**Your goal:**
Transcribe word for word the lines spanning the line with "colour | tambor/rosa" through the end of the records.

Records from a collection
BEGIN

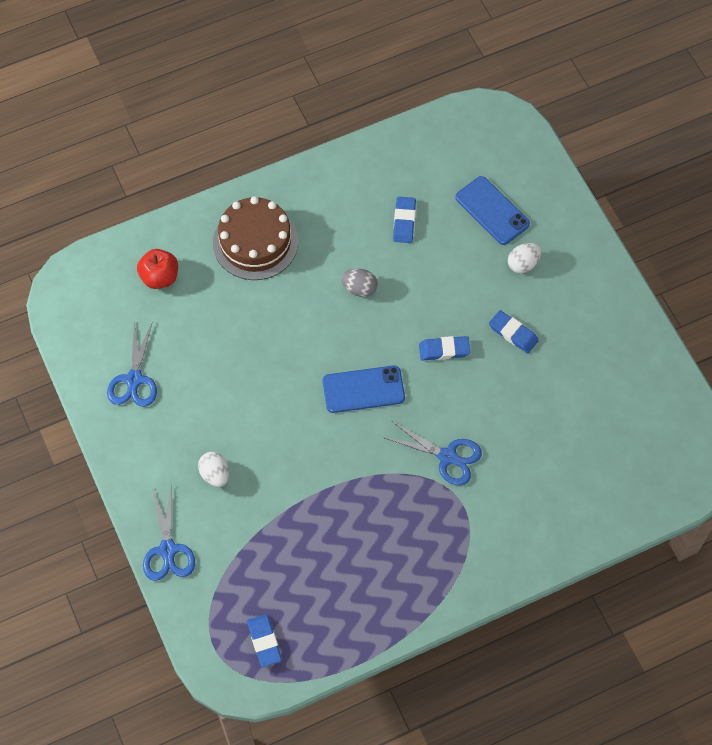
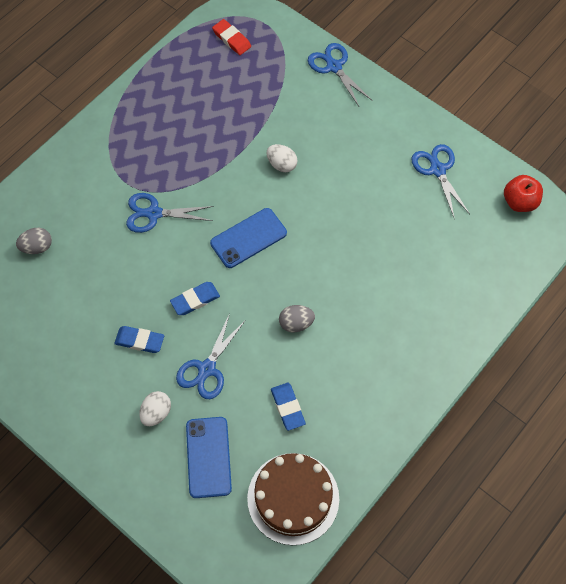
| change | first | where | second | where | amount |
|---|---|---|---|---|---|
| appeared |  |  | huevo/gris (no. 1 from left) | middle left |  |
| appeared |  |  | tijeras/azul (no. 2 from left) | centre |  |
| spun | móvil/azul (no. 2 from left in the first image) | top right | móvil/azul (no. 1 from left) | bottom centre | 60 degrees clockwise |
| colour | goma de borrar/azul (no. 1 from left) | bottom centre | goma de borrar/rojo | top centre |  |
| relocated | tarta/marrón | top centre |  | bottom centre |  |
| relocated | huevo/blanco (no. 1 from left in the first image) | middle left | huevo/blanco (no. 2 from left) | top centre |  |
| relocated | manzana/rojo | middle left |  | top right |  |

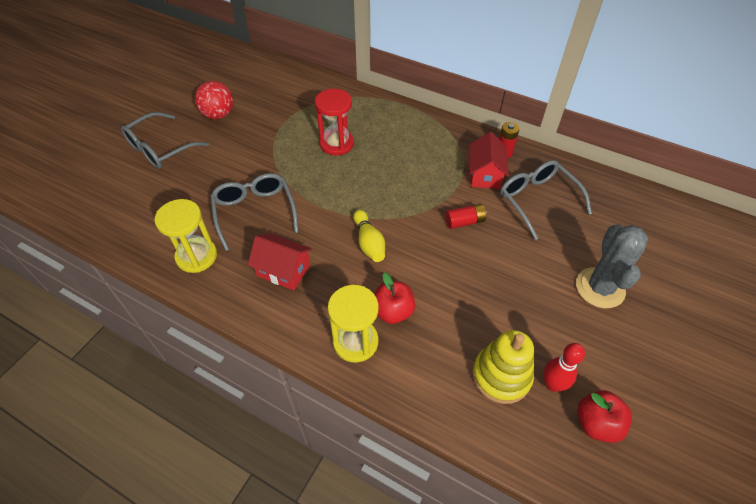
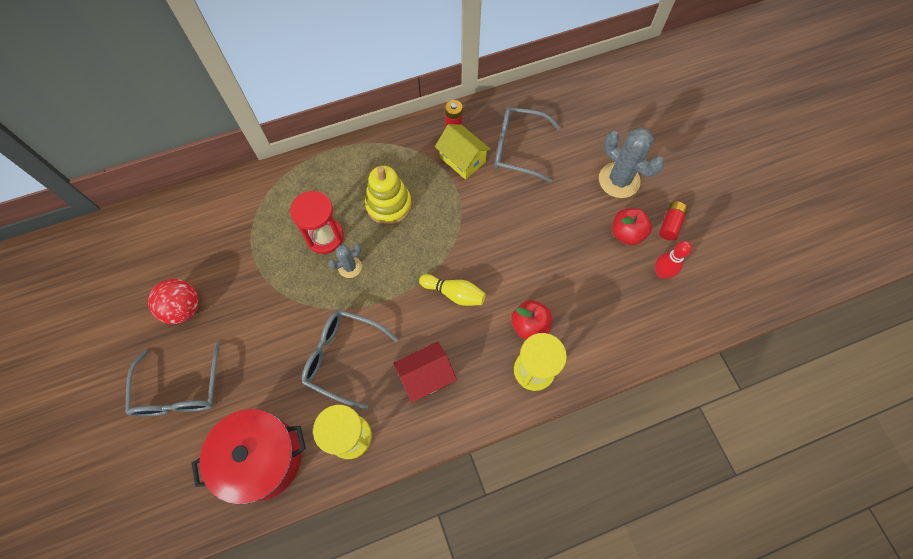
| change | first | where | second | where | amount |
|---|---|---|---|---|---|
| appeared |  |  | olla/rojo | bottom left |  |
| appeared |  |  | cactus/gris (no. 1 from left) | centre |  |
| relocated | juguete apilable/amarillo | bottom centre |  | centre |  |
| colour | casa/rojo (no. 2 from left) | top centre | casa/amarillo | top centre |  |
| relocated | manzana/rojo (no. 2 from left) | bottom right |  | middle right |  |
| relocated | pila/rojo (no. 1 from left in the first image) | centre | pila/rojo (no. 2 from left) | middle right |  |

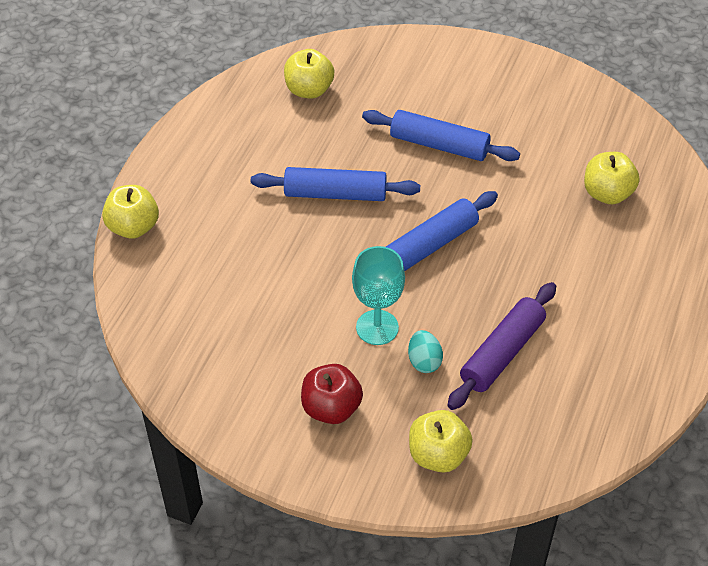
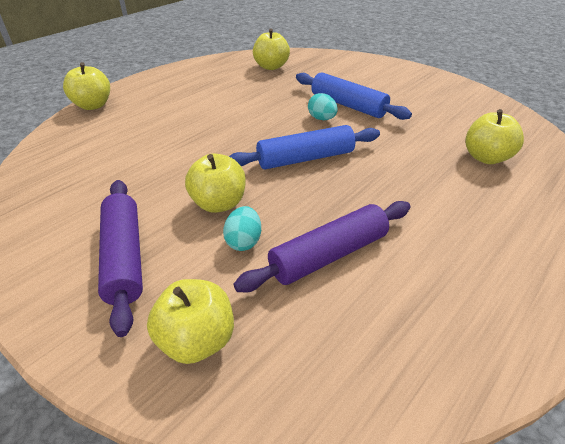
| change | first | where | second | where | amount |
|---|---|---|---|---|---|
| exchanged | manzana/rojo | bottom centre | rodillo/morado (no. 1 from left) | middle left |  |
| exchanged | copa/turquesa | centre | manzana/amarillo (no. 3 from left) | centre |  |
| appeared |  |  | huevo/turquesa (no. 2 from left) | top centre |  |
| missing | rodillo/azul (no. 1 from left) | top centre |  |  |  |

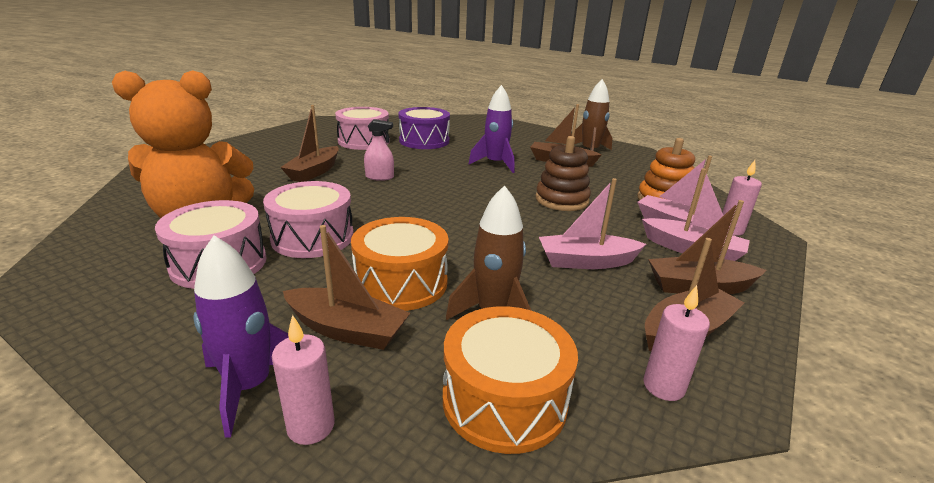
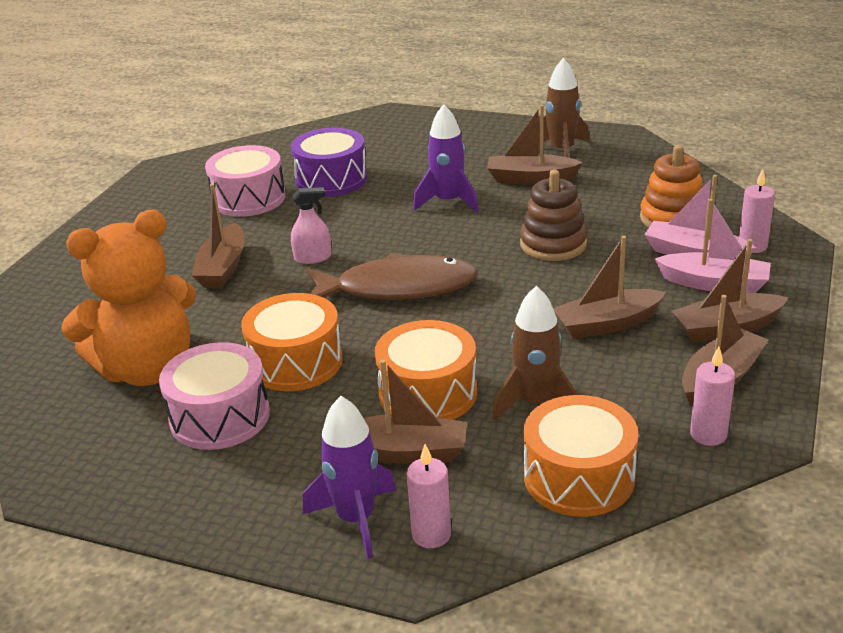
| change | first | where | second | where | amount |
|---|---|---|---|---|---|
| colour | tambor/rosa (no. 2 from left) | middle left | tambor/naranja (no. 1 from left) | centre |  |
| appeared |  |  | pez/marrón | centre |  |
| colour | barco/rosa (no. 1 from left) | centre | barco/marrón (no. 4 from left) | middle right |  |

END

**Reply to the exercise:**
| colour | tambor/rosa (no. 2 from left) | middle left | tambor/naranja (no. 1 from left) | centre |  |
| appeared |  |  | pez/marrón | centre |  |
| colour | barco/rosa (no. 1 from left) | centre | barco/marrón (no. 4 from left) | middle right |  |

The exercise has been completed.